Starting from the line with "camera: 75 degrees right, 0 degrees up" and going up to and including the line with "blue toothbrush [225,190,351,221]", copy the listing below exactly. Leave all images out.

SOURCE INFORMATION =
== Segment start ==

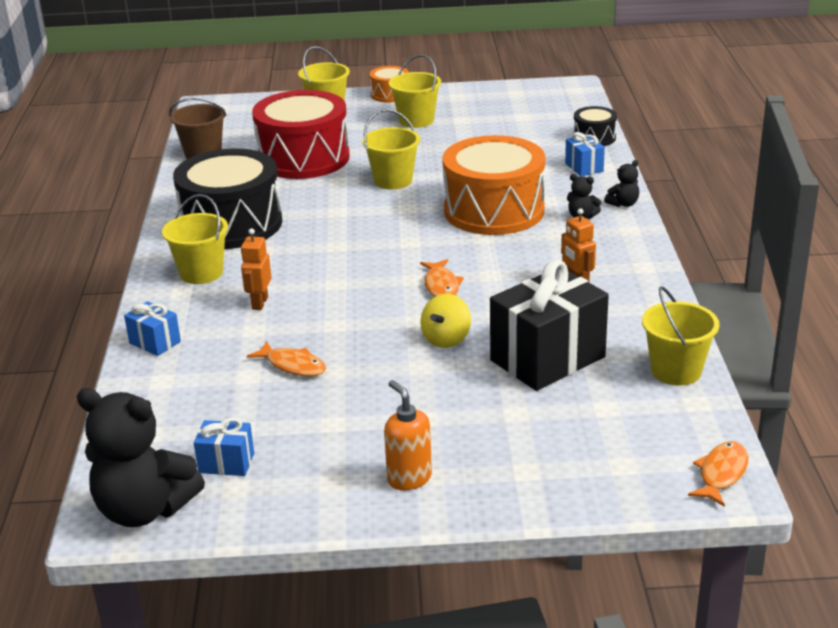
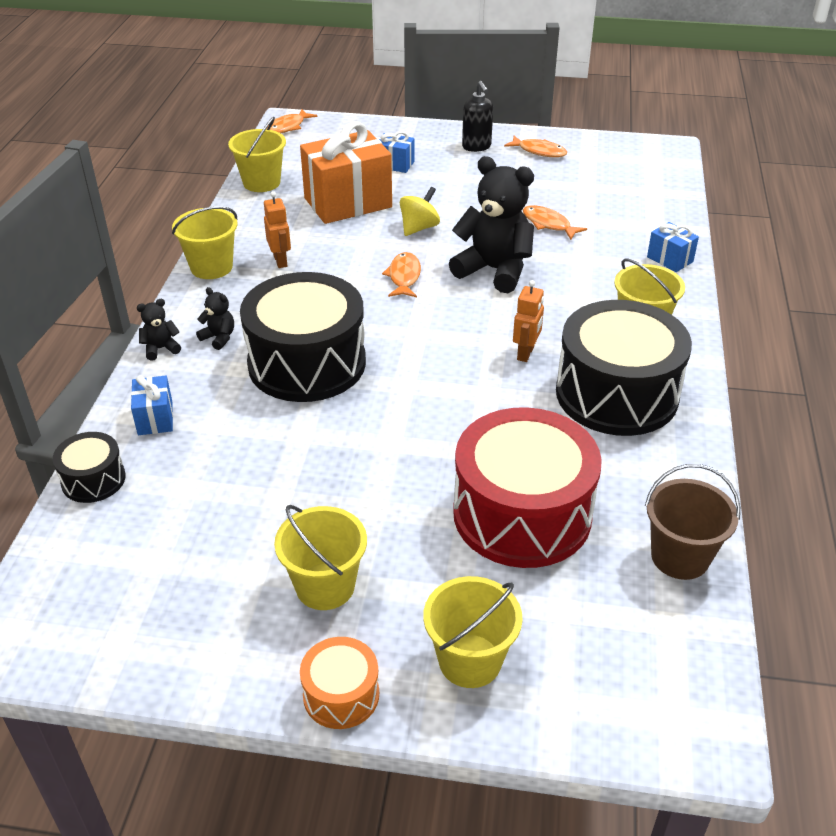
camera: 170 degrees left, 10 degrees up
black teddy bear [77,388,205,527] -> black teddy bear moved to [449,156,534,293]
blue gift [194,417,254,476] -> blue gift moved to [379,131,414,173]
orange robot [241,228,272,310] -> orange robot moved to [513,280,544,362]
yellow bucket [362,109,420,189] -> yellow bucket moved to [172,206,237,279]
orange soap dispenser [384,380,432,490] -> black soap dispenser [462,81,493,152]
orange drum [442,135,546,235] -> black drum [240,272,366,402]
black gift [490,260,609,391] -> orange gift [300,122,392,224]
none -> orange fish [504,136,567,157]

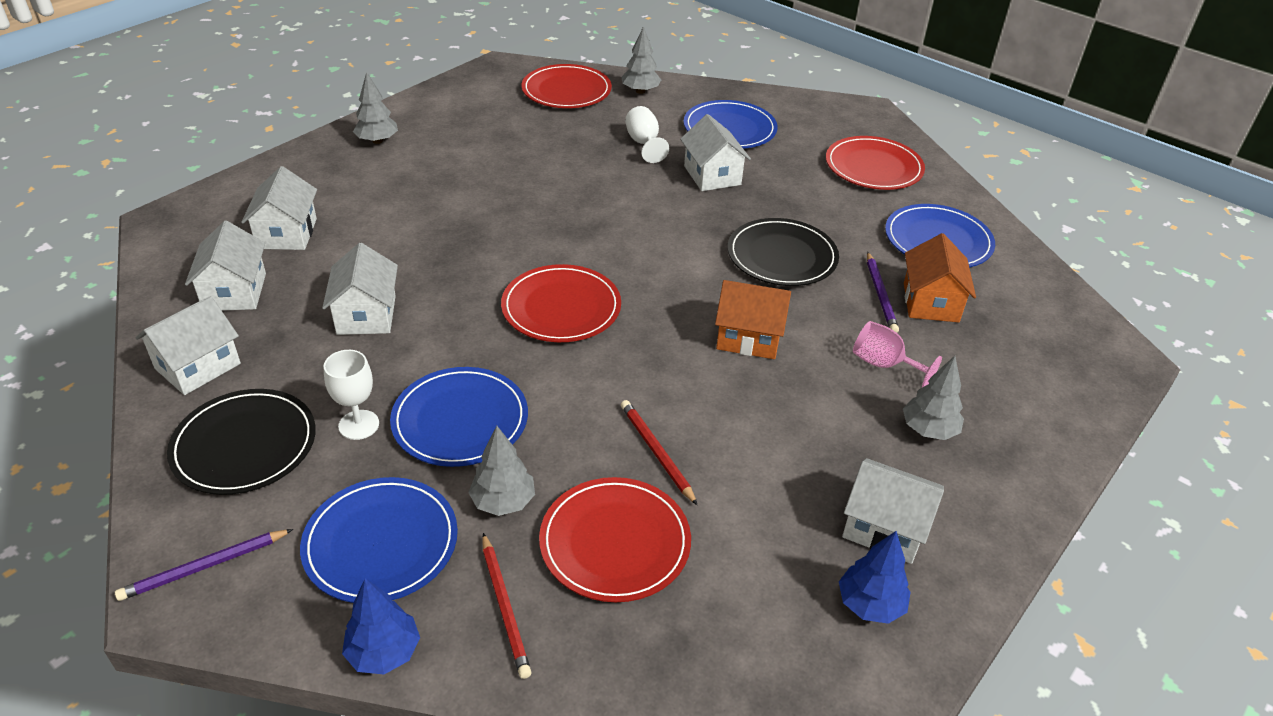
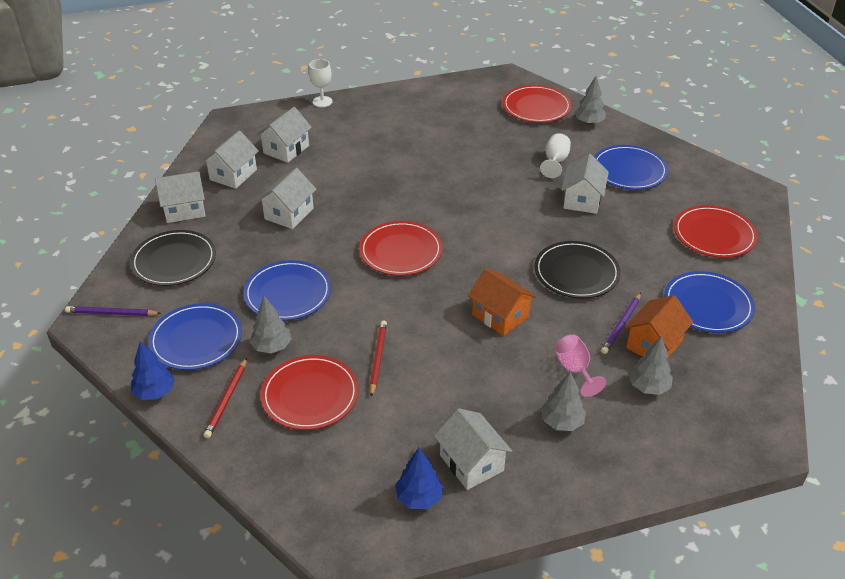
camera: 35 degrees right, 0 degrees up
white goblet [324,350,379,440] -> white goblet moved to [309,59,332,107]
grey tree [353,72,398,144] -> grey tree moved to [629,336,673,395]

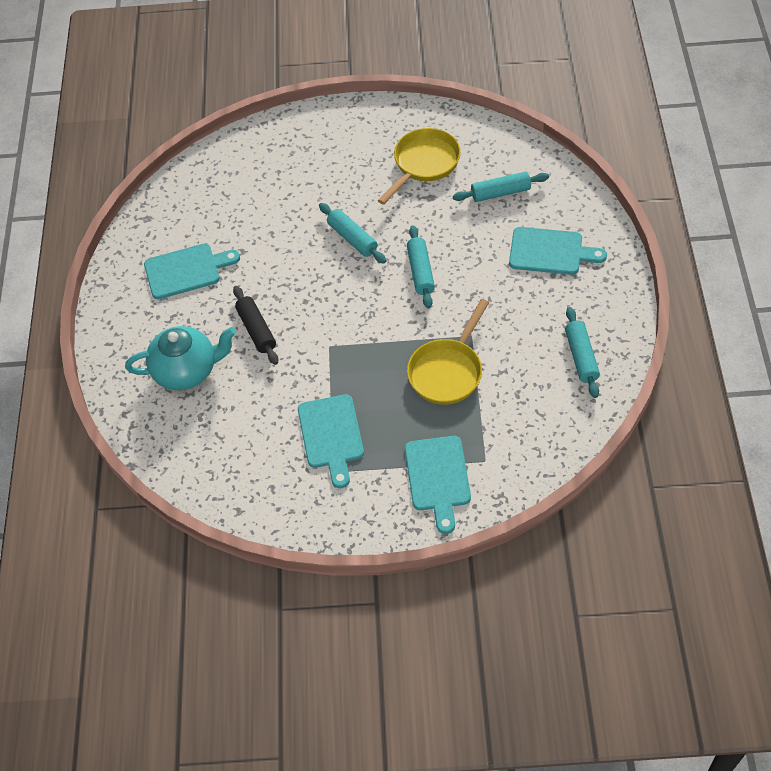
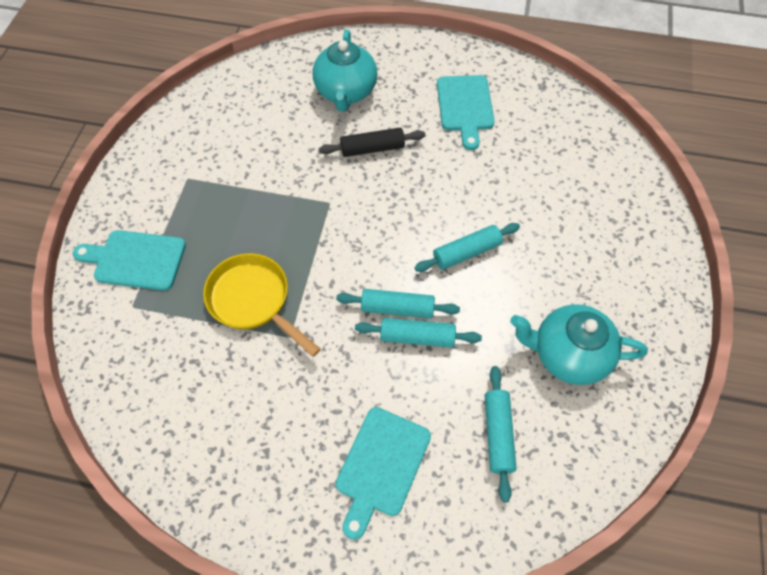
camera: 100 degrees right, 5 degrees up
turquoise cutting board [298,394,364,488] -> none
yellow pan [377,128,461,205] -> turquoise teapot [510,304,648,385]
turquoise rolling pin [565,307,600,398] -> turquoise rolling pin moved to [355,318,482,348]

== Segment end ==
== Segment start ==

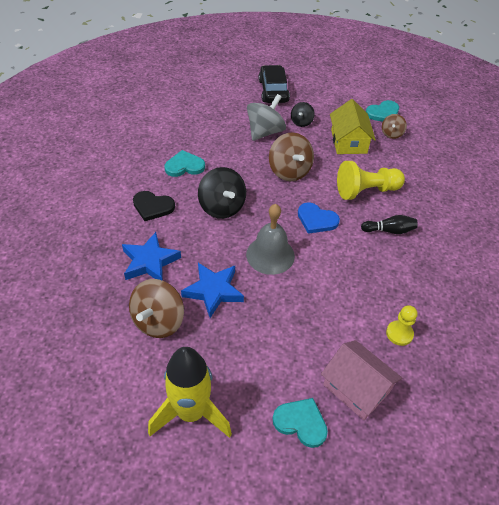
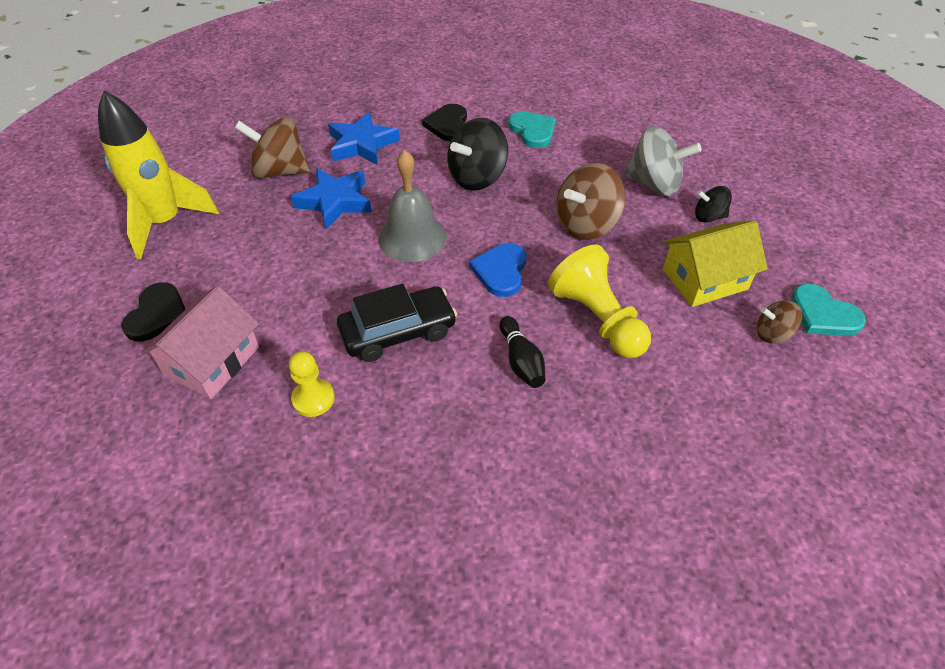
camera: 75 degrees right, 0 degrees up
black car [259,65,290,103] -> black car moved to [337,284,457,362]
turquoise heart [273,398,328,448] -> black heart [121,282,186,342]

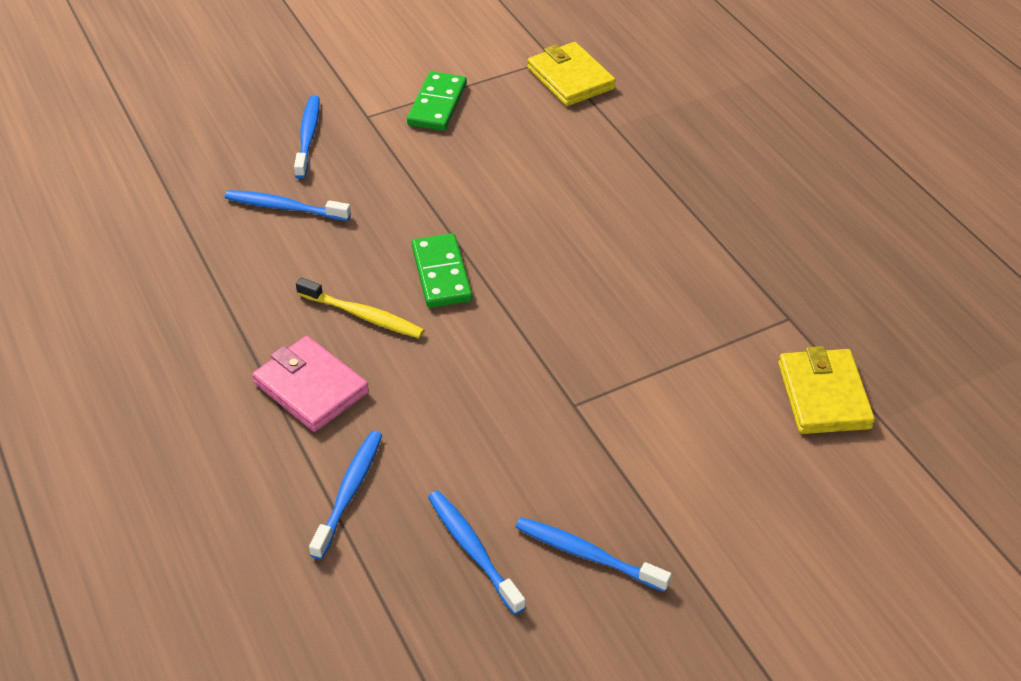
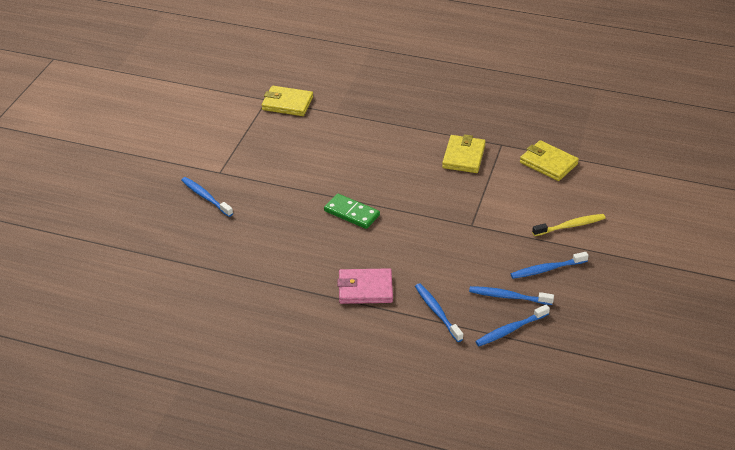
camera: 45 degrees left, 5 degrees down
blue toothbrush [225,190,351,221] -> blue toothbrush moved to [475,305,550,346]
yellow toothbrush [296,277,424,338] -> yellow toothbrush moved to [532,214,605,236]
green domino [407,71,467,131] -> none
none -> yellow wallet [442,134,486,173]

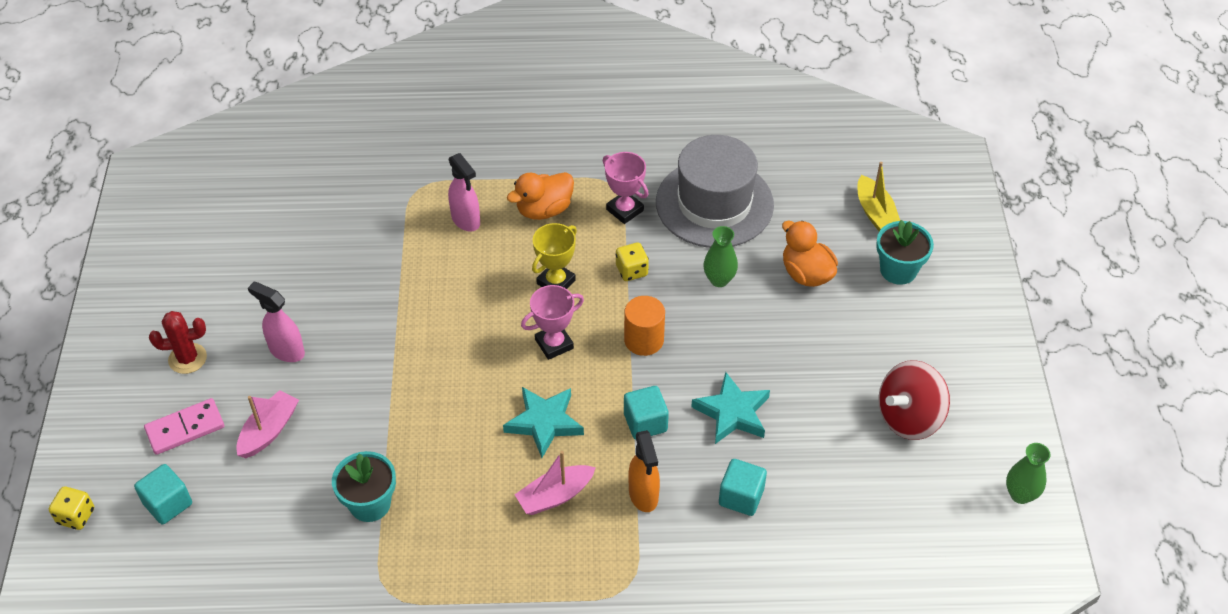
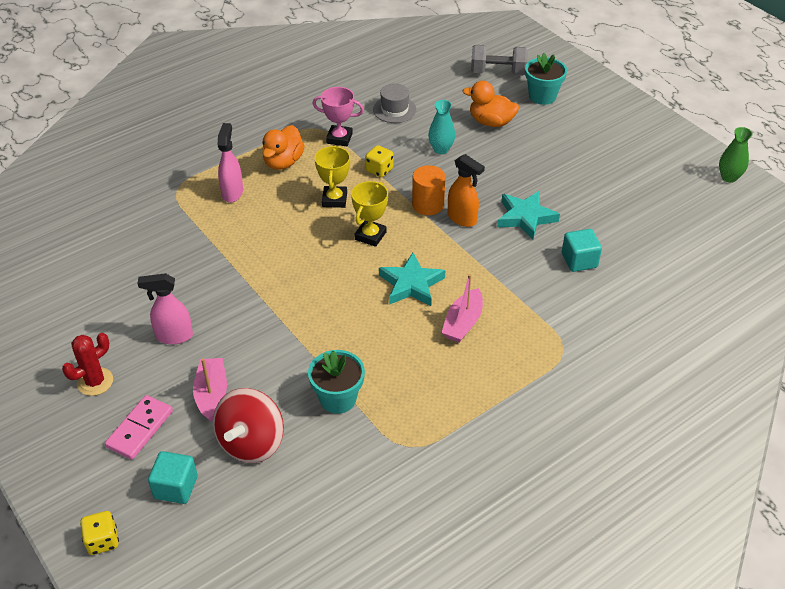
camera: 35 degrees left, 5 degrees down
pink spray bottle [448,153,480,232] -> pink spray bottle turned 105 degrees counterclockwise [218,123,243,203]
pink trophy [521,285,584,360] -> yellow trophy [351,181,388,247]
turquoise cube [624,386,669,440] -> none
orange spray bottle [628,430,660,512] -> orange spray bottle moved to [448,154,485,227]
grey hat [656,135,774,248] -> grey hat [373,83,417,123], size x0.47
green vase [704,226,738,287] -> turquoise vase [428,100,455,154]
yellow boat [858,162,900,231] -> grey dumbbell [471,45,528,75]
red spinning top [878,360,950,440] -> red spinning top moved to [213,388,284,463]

== Segment end ==

TASK SOLUTION =
camera: 75 degrees right, 0 degrees up
black car [259,65,290,103] -> black car moved to [337,284,457,362]
turquoise heart [273,398,328,448] -> black heart [121,282,186,342]

camera: 45 degrees left, 5 degrees down
blue toothbrush [225,190,351,221] -> blue toothbrush moved to [475,305,550,346]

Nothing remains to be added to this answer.